## Aim of the exercise
Copy out all lines in the data below containing the string "purple".
── Dataset excerpts ──
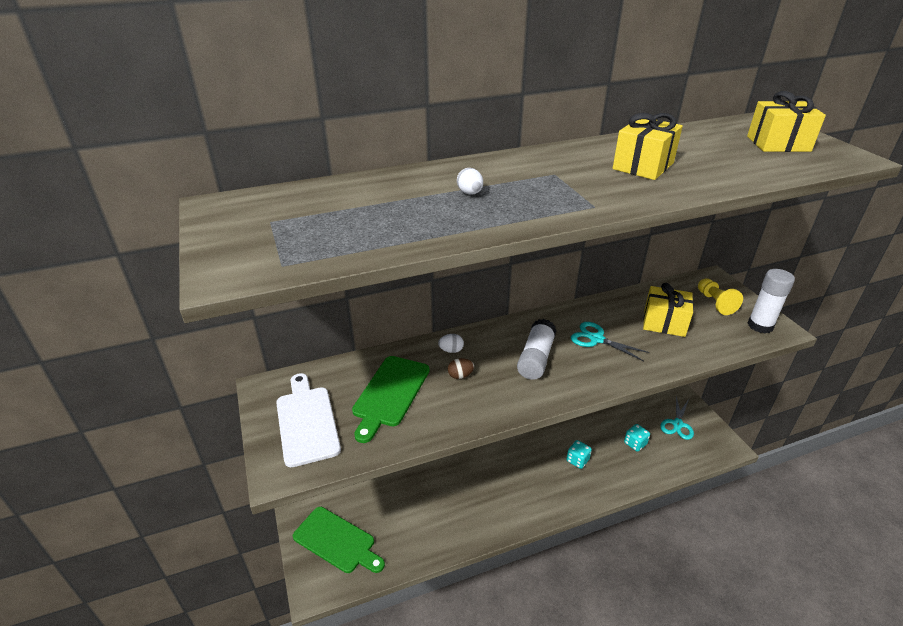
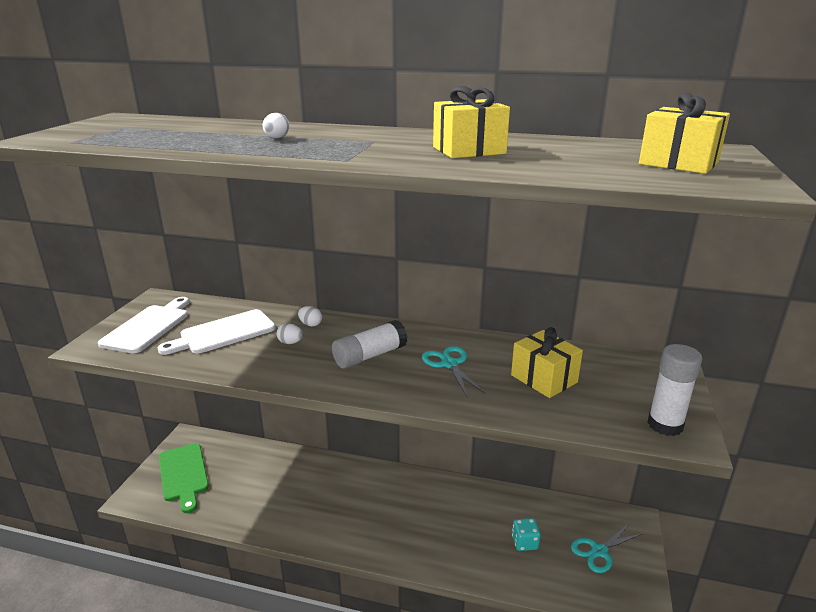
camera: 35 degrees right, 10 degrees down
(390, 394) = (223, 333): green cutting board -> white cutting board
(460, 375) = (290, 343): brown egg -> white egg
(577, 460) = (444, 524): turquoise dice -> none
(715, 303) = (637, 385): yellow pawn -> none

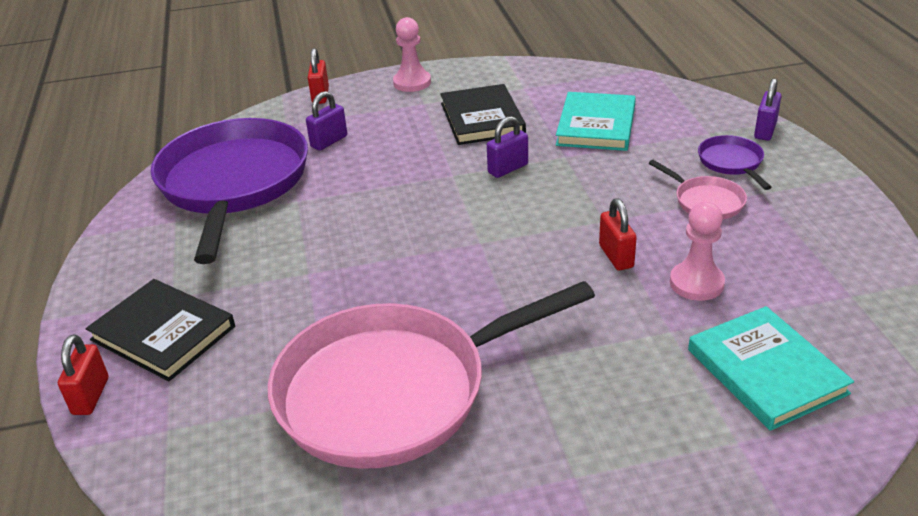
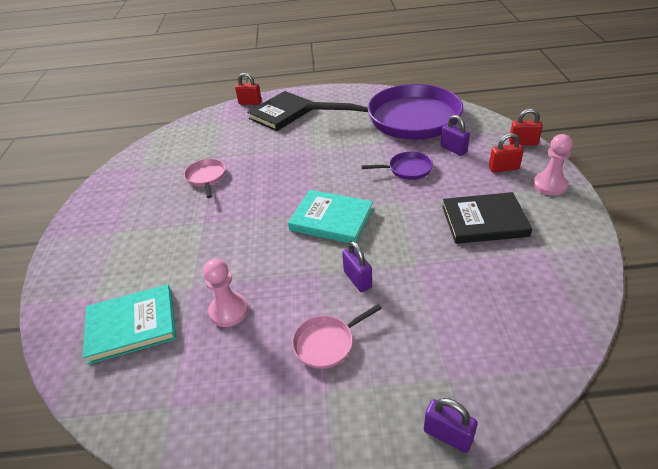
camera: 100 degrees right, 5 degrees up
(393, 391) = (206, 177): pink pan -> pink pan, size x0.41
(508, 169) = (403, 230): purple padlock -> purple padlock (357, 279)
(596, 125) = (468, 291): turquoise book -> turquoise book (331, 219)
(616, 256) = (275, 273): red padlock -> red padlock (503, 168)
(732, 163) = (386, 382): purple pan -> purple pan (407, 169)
───
## Response
(508, 169) = (403, 230): purple padlock -> purple padlock (357, 279)
(732, 163) = (386, 382): purple pan -> purple pan (407, 169)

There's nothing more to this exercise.